◆ Exercise objective ◆
Please give the data again in full, exactly as it reads.

[Opening Extracted data section]

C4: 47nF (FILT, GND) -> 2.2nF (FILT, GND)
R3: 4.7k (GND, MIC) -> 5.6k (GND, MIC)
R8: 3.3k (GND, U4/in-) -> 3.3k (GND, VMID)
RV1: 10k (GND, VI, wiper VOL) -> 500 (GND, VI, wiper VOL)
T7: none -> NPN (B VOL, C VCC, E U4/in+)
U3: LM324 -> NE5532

[Closing Extracted data section]

◆ Finished task ◆
C4: 47nF (FILT, GND) -> 2.2nF (FILT, GND)
R3: 4.7k (GND, MIC) -> 5.6k (GND, MIC)
R8: 3.3k (GND, U4/in-) -> 3.3k (GND, VMID)
RV1: 10k (GND, VI, wiper VOL) -> 500 (GND, VI, wiper VOL)
T7: none -> NPN (B VOL, C VCC, E U4/in+)
U3: LM324 -> NE5532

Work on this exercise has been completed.